[Structured diff data]:
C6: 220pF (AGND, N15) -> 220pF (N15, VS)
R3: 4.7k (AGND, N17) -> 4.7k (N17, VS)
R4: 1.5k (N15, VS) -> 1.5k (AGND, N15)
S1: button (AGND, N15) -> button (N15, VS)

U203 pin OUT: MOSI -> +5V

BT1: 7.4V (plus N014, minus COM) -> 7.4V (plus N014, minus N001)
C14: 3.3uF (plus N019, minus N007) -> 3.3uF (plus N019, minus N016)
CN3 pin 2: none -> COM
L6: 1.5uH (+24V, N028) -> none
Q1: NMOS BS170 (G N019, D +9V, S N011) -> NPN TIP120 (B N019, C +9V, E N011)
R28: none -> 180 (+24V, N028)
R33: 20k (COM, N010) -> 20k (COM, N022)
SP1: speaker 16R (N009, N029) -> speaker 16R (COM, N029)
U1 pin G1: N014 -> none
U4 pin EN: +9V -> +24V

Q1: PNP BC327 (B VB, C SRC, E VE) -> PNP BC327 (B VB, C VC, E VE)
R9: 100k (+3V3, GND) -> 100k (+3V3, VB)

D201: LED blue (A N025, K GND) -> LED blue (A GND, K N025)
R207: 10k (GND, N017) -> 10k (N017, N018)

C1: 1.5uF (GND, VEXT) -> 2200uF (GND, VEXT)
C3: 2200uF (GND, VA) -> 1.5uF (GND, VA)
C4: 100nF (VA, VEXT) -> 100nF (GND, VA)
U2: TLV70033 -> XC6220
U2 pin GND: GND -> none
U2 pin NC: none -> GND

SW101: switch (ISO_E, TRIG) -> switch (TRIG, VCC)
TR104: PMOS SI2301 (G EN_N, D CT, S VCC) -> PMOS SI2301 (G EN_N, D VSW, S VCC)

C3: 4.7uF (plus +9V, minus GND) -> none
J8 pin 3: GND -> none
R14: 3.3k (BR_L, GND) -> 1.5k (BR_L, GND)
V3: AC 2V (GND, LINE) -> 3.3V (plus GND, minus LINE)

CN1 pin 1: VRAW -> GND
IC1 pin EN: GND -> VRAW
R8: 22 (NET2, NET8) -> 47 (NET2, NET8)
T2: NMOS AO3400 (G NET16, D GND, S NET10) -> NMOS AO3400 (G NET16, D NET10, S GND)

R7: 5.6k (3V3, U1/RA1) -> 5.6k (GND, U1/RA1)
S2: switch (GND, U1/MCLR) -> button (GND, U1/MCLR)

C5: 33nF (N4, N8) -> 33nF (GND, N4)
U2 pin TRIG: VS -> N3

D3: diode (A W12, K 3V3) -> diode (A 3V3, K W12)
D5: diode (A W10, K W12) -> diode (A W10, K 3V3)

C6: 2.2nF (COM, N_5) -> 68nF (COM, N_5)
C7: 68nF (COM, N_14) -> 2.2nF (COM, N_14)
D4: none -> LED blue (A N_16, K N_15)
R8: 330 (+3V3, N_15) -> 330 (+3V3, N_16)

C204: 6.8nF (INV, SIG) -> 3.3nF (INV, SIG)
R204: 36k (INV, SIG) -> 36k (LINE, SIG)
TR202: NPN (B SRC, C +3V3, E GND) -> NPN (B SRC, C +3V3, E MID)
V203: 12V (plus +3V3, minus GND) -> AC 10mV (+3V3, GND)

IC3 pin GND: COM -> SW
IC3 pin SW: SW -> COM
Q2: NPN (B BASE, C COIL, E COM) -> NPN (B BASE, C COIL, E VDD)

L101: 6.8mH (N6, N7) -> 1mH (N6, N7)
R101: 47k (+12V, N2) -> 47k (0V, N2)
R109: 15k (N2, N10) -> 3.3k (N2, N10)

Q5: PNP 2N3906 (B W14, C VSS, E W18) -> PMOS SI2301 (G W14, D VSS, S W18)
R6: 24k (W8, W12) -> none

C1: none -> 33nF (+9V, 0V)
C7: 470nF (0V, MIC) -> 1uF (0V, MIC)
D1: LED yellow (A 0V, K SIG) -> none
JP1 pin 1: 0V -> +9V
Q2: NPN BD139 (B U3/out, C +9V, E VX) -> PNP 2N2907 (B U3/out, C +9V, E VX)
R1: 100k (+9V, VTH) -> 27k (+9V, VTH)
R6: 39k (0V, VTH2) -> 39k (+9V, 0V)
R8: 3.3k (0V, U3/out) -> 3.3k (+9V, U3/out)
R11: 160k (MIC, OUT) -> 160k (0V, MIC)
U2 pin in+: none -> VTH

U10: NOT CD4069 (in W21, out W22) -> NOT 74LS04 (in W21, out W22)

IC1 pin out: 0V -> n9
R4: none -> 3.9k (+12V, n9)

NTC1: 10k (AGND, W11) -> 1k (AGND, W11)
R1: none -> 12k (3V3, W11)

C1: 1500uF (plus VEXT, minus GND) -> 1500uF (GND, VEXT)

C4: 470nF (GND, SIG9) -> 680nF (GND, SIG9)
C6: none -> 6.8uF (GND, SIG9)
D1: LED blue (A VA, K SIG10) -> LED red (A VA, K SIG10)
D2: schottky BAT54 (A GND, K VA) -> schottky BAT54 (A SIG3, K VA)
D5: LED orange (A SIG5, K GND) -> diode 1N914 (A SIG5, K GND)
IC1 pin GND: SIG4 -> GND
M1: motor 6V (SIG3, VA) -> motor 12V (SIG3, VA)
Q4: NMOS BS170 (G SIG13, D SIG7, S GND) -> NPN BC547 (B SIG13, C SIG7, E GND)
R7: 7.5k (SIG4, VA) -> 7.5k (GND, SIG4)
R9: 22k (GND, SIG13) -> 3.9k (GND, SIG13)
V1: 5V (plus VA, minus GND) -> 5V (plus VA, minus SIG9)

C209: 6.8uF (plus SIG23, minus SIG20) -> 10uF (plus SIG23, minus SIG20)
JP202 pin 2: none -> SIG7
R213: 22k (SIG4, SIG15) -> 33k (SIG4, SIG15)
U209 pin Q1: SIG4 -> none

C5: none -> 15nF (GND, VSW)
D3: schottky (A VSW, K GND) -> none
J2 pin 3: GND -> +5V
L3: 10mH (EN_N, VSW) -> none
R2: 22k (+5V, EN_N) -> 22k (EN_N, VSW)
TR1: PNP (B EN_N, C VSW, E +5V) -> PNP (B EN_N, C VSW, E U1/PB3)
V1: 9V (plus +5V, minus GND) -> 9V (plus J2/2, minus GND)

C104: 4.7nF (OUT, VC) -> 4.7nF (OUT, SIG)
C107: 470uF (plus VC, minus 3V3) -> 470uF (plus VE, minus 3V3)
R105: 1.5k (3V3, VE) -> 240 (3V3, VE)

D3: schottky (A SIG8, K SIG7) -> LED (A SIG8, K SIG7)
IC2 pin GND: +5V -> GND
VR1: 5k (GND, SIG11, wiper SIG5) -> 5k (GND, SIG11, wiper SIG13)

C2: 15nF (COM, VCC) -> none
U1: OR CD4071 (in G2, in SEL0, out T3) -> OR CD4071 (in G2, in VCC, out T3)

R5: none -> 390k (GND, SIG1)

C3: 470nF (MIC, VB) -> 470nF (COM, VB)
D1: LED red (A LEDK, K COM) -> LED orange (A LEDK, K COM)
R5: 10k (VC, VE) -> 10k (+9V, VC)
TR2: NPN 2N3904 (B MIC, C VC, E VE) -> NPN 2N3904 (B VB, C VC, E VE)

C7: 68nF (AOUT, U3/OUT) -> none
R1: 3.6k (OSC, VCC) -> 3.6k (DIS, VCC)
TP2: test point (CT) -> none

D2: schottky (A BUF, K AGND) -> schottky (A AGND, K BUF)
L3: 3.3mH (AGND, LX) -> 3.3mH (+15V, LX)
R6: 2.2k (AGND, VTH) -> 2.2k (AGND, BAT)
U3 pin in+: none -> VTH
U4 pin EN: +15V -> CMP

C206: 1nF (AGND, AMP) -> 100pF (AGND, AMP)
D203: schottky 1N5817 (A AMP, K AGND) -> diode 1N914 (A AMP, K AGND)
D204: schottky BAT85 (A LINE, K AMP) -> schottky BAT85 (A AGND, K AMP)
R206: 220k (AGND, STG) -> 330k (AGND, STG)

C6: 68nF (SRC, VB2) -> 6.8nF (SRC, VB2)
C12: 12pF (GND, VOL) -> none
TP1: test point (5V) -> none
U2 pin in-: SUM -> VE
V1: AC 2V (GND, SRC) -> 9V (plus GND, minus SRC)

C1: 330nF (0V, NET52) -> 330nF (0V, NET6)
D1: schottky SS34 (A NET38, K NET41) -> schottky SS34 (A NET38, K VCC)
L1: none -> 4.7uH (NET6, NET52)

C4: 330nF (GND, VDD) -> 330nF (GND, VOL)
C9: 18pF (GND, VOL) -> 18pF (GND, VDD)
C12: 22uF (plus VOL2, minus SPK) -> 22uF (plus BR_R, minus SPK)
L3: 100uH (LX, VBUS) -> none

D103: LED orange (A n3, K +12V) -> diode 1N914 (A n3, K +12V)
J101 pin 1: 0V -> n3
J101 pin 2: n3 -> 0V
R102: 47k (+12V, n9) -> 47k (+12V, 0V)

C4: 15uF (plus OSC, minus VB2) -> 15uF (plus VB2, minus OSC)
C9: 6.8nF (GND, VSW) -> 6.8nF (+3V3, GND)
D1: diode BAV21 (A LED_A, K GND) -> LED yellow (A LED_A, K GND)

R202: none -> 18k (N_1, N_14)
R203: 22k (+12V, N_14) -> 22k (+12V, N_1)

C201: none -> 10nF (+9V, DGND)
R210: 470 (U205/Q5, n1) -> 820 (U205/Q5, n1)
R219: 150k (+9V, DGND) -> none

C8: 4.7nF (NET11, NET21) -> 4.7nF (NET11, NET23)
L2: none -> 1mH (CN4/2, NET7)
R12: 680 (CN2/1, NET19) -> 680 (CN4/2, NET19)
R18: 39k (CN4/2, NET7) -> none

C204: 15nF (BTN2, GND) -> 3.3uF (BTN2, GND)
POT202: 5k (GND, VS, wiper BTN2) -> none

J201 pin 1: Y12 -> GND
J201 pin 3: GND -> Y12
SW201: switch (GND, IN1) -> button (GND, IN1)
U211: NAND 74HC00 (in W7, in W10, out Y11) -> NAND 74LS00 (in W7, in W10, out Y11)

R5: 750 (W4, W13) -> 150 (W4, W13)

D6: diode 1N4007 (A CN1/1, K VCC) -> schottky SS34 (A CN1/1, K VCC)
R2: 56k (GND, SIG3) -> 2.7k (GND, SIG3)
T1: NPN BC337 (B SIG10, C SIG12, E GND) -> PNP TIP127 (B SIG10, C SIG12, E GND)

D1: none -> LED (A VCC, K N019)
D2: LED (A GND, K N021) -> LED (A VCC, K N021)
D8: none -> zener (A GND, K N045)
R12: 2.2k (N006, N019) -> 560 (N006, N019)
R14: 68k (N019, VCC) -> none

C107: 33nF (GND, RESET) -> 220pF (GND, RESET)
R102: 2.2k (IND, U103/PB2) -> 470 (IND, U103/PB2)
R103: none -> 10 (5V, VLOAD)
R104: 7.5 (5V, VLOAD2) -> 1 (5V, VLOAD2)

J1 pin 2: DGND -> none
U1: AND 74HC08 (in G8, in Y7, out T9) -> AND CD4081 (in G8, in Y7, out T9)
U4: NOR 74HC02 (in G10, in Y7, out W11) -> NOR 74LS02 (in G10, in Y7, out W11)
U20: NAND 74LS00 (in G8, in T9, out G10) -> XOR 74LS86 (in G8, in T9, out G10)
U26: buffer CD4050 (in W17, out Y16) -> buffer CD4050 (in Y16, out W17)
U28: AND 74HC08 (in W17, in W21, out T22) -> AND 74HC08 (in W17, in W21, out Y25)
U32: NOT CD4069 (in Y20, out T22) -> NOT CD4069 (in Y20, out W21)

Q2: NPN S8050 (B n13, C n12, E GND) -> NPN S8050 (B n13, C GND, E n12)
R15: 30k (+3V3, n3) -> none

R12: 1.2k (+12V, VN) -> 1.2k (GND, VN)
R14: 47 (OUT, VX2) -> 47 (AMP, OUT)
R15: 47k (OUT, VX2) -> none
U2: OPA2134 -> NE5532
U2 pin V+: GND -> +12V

[What the exercise asks]:
If a line contains the string "orange", it counts toward the total; state that total for the records above and nothing more.

[Expected answer]:
3